* [Work to complete]: Will you write out the data exactly, excluding every picture?

[Opening Records shown section]

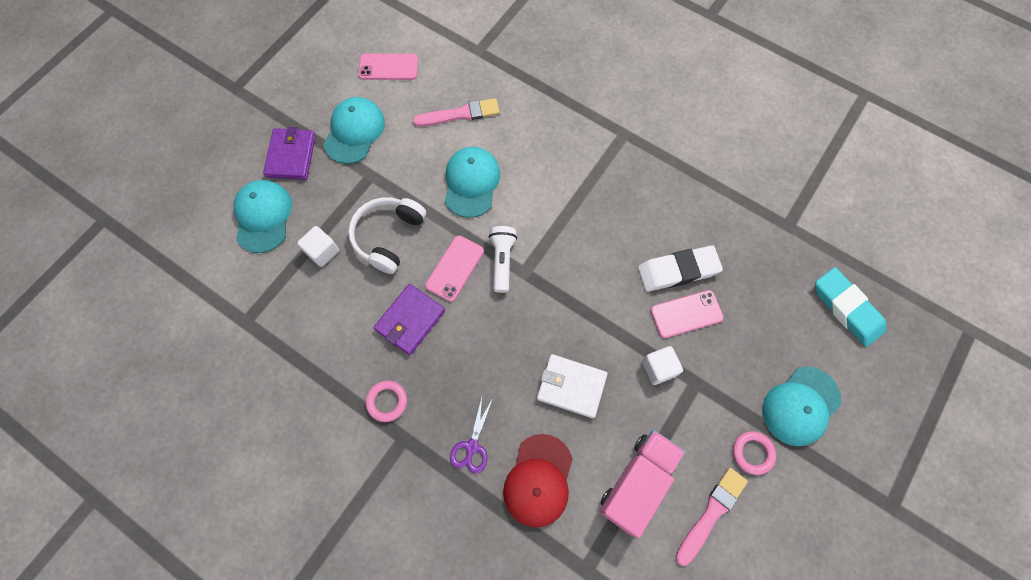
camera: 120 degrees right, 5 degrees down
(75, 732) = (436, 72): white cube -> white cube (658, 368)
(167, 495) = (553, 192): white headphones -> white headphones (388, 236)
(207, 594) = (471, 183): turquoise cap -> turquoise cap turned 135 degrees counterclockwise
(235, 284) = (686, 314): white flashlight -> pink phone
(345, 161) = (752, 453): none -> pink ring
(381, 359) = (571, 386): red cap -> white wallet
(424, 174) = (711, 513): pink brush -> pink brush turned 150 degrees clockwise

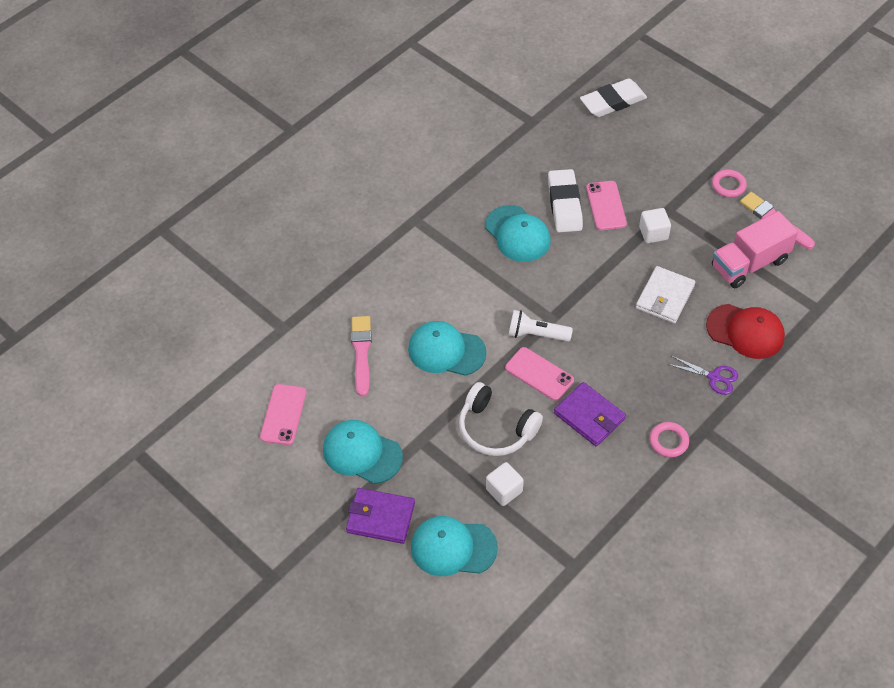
camera: 80 degrees left, 15 degrees down
(637, 482) = (749, 263): pink truck -> pink truck turned 75 degrees counterclockwise
(800, 406) = (692, 148): turquoise cap -> turquoise cap (517, 234)
(846, 308) = (612, 102): turquoise eraser -> white eraser

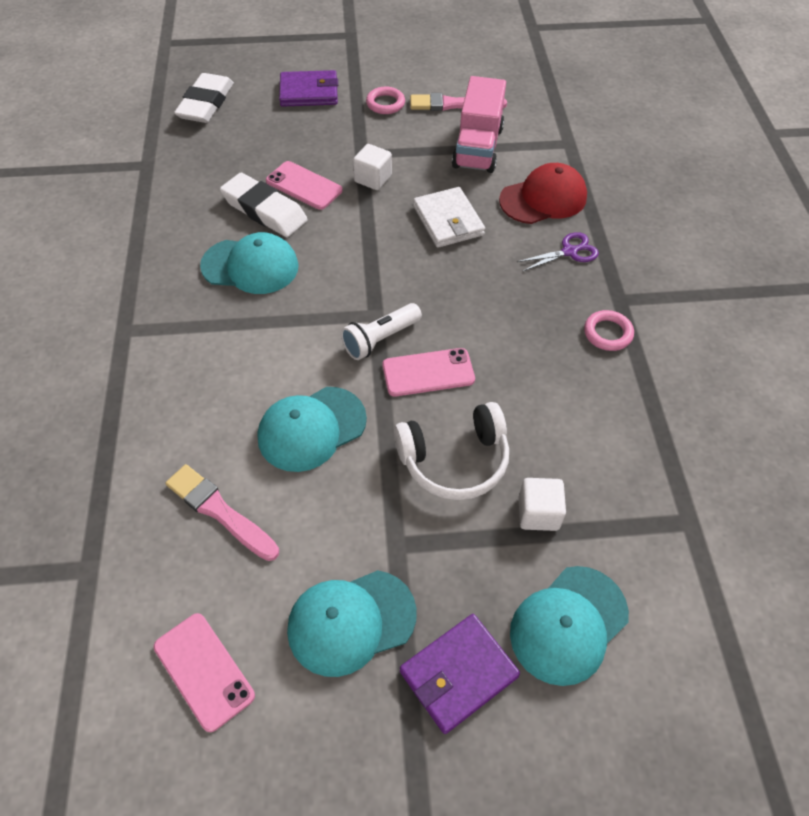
camera: 50 degrees left, 0 degrees up
(589, 416) = (519, 371): purple wallet -> purple wallet (309, 92)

[Closing Records shown section]

* [Finished exercise]:
camera: 120 degrees right, 5 degrees down
(75, 732) = (436, 72): white cube -> white cube (658, 368)
(167, 495) = (553, 192): white headphones -> white headphones (388, 236)
(207, 594) = (471, 183): turquoise cap -> turquoise cap turned 135 degrees counterclockwise
(235, 284) = (686, 314): white flashlight -> pink phone
(345, 161) = (752, 453): none -> pink ring
(381, 359) = (571, 386): red cap -> white wallet
(424, 174) = (711, 513): pink brush -> pink brush turned 150 degrees clockwise

camera: 80 degrees left, 15 degrees down
(637, 482) = (749, 263): pink truck -> pink truck turned 75 degrees counterclockwise
(800, 406) = (692, 148): turquoise cap -> turquoise cap (517, 234)
(846, 308) = (612, 102): turquoise eraser -> white eraser

camera: 50 degrees left, 0 degrees up
(589, 416) = (519, 371): purple wallet -> purple wallet (309, 92)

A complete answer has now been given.